* **PROBLEM TO SOLVE**
Print all of the rows below character for character, without changing, adding, or dropping anything.

* **EXTRACTED INFORMATION**
┌──

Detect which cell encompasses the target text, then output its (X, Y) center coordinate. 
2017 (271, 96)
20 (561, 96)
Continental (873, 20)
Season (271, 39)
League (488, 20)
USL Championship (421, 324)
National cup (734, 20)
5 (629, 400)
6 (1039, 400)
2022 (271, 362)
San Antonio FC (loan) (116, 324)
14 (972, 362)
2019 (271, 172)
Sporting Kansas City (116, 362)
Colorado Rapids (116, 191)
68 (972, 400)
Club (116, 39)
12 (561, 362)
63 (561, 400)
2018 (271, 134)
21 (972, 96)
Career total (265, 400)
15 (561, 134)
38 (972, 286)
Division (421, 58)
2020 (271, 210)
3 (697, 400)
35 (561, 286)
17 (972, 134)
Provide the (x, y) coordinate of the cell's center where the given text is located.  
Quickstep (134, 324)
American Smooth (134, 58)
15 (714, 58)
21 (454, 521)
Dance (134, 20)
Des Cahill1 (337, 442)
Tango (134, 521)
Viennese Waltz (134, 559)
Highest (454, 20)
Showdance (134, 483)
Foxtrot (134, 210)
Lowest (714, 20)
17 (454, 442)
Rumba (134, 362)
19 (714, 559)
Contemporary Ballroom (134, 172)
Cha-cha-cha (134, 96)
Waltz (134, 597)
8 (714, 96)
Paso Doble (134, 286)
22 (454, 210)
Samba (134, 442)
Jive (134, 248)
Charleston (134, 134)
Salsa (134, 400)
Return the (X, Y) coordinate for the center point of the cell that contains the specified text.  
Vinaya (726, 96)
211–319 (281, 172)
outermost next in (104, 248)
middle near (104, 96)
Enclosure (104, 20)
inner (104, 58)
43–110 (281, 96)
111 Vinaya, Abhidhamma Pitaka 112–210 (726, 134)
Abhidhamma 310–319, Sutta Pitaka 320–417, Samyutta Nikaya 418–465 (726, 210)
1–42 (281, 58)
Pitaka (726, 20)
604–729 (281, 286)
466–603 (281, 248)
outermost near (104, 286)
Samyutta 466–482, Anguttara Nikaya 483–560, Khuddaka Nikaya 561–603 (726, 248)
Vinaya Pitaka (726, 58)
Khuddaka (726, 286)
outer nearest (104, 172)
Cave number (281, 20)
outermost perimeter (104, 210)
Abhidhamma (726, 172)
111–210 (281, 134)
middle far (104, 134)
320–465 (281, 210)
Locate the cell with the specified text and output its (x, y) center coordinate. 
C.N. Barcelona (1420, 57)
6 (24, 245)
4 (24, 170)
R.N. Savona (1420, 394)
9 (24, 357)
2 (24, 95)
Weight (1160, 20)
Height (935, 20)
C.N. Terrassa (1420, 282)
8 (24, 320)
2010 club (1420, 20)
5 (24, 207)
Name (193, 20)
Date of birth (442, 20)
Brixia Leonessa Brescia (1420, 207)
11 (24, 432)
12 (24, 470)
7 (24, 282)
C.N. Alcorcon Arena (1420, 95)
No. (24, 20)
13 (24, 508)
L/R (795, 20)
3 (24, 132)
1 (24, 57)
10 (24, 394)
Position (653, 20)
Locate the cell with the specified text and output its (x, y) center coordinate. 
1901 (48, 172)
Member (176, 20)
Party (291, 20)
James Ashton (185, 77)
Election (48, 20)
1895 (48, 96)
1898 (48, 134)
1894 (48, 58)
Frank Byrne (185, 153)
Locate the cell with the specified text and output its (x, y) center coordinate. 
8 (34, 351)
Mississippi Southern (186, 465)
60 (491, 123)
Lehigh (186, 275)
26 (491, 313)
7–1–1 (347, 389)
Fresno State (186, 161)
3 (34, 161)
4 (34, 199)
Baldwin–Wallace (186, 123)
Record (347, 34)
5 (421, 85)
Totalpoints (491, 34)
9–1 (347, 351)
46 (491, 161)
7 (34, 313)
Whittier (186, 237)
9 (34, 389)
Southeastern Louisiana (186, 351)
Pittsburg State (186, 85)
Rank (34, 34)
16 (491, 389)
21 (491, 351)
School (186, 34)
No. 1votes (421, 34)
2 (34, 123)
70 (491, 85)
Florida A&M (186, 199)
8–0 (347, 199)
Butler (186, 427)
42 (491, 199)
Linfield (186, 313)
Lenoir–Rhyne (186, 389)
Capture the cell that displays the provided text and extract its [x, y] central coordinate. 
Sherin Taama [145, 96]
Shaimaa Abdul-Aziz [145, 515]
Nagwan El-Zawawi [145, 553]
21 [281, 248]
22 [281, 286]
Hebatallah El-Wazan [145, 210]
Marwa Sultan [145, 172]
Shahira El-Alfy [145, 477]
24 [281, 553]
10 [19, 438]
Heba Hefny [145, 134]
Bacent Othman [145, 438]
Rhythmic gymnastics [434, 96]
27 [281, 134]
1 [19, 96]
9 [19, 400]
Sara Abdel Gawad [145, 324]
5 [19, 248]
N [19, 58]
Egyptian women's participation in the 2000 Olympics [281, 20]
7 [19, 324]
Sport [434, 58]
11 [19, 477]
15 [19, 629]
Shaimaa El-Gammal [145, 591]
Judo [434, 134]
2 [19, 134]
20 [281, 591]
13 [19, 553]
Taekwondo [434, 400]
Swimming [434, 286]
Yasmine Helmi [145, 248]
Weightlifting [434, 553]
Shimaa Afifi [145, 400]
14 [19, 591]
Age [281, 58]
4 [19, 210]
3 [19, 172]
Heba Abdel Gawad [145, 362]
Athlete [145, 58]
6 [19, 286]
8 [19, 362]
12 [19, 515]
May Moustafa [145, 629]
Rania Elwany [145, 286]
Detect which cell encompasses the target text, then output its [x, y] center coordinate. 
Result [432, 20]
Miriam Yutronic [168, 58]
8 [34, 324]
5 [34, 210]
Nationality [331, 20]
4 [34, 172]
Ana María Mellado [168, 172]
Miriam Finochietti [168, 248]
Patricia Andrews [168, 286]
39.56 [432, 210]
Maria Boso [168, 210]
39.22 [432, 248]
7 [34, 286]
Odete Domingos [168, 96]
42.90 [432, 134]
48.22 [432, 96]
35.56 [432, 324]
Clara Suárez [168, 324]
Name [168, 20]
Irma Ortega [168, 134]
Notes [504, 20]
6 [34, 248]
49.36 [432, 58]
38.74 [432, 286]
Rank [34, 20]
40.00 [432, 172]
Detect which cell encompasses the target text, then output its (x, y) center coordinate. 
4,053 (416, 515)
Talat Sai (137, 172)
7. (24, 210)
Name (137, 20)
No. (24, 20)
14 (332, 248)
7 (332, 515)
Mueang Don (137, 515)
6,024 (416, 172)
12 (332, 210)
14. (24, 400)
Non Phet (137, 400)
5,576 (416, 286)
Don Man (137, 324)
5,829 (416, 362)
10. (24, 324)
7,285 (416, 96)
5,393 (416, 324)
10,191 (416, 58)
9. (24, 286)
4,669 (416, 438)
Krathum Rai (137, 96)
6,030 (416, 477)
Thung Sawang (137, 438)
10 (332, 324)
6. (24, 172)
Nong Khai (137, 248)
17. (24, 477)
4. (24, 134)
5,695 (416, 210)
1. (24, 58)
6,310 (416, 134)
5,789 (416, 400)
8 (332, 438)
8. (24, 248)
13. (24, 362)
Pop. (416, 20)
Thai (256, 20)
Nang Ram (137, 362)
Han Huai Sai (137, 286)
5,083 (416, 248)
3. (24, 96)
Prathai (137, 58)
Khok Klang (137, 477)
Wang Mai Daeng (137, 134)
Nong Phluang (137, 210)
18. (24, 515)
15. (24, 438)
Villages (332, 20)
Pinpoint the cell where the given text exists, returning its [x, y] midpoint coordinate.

└──

* **OUTPUT OF THE TASK**
Detect which cell encompasses the target text, then output its (X, Y) center coordinate. 
2017 (271, 96)
20 (561, 96)
Continental (873, 20)
Season (271, 39)
League (488, 20)
USL Championship (421, 324)
National cup (734, 20)
5 (629, 400)
6 (1039, 400)
2022 (271, 362)
San Antonio FC (loan) (116, 324)
14 (972, 362)
2019 (271, 172)
Sporting Kansas City (116, 362)
Colorado Rapids (116, 191)
68 (972, 400)
Club (116, 39)
12 (561, 362)
63 (561, 400)
2018 (271, 134)
21 (972, 96)
Career total (265, 400)
15 (561, 134)
38 (972, 286)
Division (421, 58)
2020 (271, 210)
3 (697, 400)
35 (561, 286)
17 (972, 134)
Provide the (x, y) coordinate of the cell's center where the given text is located.  
Quickstep (134, 324)
American Smooth (134, 58)
15 (714, 58)
21 (454, 521)
Dance (134, 20)
Des Cahill1 (337, 442)
Tango (134, 521)
Viennese Waltz (134, 559)
Highest (454, 20)
Showdance (134, 483)
Foxtrot (134, 210)
Lowest (714, 20)
17 (454, 442)
Rumba (134, 362)
19 (714, 559)
Contemporary Ballroom (134, 172)
Cha-cha-cha (134, 96)
Waltz (134, 597)
8 (714, 96)
Paso Doble (134, 286)
22 (454, 210)
Samba (134, 442)
Jive (134, 248)
Charleston (134, 134)
Salsa (134, 400)
Return the (X, Y) coordinate for the center point of the cell that contains the specified text.  
Vinaya (726, 96)
211–319 (281, 172)
outermost next in (104, 248)
middle near (104, 96)
Enclosure (104, 20)
inner (104, 58)
43–110 (281, 96)
111 Vinaya, Abhidhamma Pitaka 112–210 (726, 134)
Abhidhamma 310–319, Sutta Pitaka 320–417, Samyutta Nikaya 418–465 (726, 210)
1–42 (281, 58)
Pitaka (726, 20)
604–729 (281, 286)
466–603 (281, 248)
outermost near (104, 286)
Samyutta 466–482, Anguttara Nikaya 483–560, Khuddaka Nikaya 561–603 (726, 248)
Vinaya Pitaka (726, 58)
Khuddaka (726, 286)
outer nearest (104, 172)
Cave number (281, 20)
outermost perimeter (104, 210)
Abhidhamma (726, 172)
111–210 (281, 134)
middle far (104, 134)
320–465 (281, 210)
Locate the cell with the specified text and output its (x, y) center coordinate. 
C.N. Barcelona (1420, 57)
6 (24, 245)
4 (24, 170)
R.N. Savona (1420, 394)
9 (24, 357)
2 (24, 95)
Weight (1160, 20)
Height (935, 20)
C.N. Terrassa (1420, 282)
8 (24, 320)
2010 club (1420, 20)
5 (24, 207)
Name (193, 20)
Date of birth (442, 20)
Brixia Leonessa Brescia (1420, 207)
11 (24, 432)
12 (24, 470)
7 (24, 282)
C.N. Alcorcon Arena (1420, 95)
No. (24, 20)
13 (24, 508)
L/R (795, 20)
3 (24, 132)
1 (24, 57)
10 (24, 394)
Position (653, 20)
Locate the cell with the specified text and output its (x, y) center coordinate. 
1901 (48, 172)
Member (176, 20)
Party (291, 20)
James Ashton (185, 77)
Election (48, 20)
1895 (48, 96)
1898 (48, 134)
1894 (48, 58)
Frank Byrne (185, 153)
Locate the cell with the specified text and output its (x, y) center coordinate. 
8 (34, 351)
Mississippi Southern (186, 465)
60 (491, 123)
Lehigh (186, 275)
26 (491, 313)
7–1–1 (347, 389)
Fresno State (186, 161)
3 (34, 161)
4 (34, 199)
Baldwin–Wallace (186, 123)
Record (347, 34)
5 (421, 85)
Totalpoints (491, 34)
9–1 (347, 351)
46 (491, 161)
7 (34, 313)
Whittier (186, 237)
9 (34, 389)
Southeastern Louisiana (186, 351)
Pittsburg State (186, 85)
Rank (34, 34)
16 (491, 389)
21 (491, 351)
School (186, 34)
No. 1votes (421, 34)
2 (34, 123)
70 (491, 85)
Florida A&M (186, 199)
8–0 (347, 199)
Butler (186, 427)
42 (491, 199)
Linfield (186, 313)
Lenoir–Rhyne (186, 389)
Capture the cell that displays the provided text and extract its [x, y] central coordinate. 
Sherin Taama [145, 96]
Shaimaa Abdul-Aziz [145, 515]
Nagwan El-Zawawi [145, 553]
21 [281, 248]
22 [281, 286]
Hebatallah El-Wazan [145, 210]
Marwa Sultan [145, 172]
Shahira El-Alfy [145, 477]
24 [281, 553]
10 [19, 438]
Heba Hefny [145, 134]
Bacent Othman [145, 438]
Rhythmic gymnastics [434, 96]
27 [281, 134]
1 [19, 96]
9 [19, 400]
Sara Abdel Gawad [145, 324]
5 [19, 248]
N [19, 58]
Egyptian women's participation in the 2000 Olympics [281, 20]
7 [19, 324]
Sport [434, 58]
11 [19, 477]
15 [19, 629]
Shaimaa El-Gammal [145, 591]
Judo [434, 134]
2 [19, 134]
20 [281, 591]
13 [19, 553]
Taekwondo [434, 400]
Swimming [434, 286]
Yasmine Helmi [145, 248]
Weightlifting [434, 553]
Shimaa Afifi [145, 400]
14 [19, 591]
Age [281, 58]
4 [19, 210]
3 [19, 172]
Heba Abdel Gawad [145, 362]
Athlete [145, 58]
6 [19, 286]
8 [19, 362]
12 [19, 515]
May Moustafa [145, 629]
Rania Elwany [145, 286]
Detect which cell encompasses the target text, then output its [x, y] center coordinate. 
Result [432, 20]
Miriam Yutronic [168, 58]
8 [34, 324]
5 [34, 210]
Nationality [331, 20]
4 [34, 172]
Ana María Mellado [168, 172]
Miriam Finochietti [168, 248]
Patricia Andrews [168, 286]
39.56 [432, 210]
Maria Boso [168, 210]
39.22 [432, 248]
7 [34, 286]
Odete Domingos [168, 96]
42.90 [432, 134]
48.22 [432, 96]
35.56 [432, 324]
Clara Suárez [168, 324]
Name [168, 20]
Irma Ortega [168, 134]
Notes [504, 20]
6 [34, 248]
49.36 [432, 58]
38.74 [432, 286]
Rank [34, 20]
40.00 [432, 172]
Detect which cell encompasses the target text, then output its (x, y) center coordinate. 
4,053 (416, 515)
Talat Sai (137, 172)
7. (24, 210)
Name (137, 20)
No. (24, 20)
14 (332, 248)
7 (332, 515)
Mueang Don (137, 515)
6,024 (416, 172)
12 (332, 210)
14. (24, 400)
Non Phet (137, 400)
5,576 (416, 286)
Don Man (137, 324)
5,829 (416, 362)
10. (24, 324)
7,285 (416, 96)
5,393 (416, 324)
10,191 (416, 58)
9. (24, 286)
4,669 (416, 438)
Krathum Rai (137, 96)
6,030 (416, 477)
Thung Sawang (137, 438)
10 (332, 324)
6. (24, 172)
Nong Khai (137, 248)
17. (24, 477)
4. (24, 134)
5,695 (416, 210)
1. (24, 58)
6,310 (416, 134)
5,789 (416, 400)
8 (332, 438)
8. (24, 248)
13. (24, 362)
Pop. (416, 20)
Thai (256, 20)
Nang Ram (137, 362)
Han Huai Sai (137, 286)
5,083 (416, 248)
3. (24, 96)
Prathai (137, 58)
Khok Klang (137, 477)
Wang Mai Daeng (137, 134)
Nong Phluang (137, 210)
18. (24, 515)
15. (24, 438)
Villages (332, 20)
Pinpoint the cell where the given text exists, returning its [x, y] midpoint coordinate.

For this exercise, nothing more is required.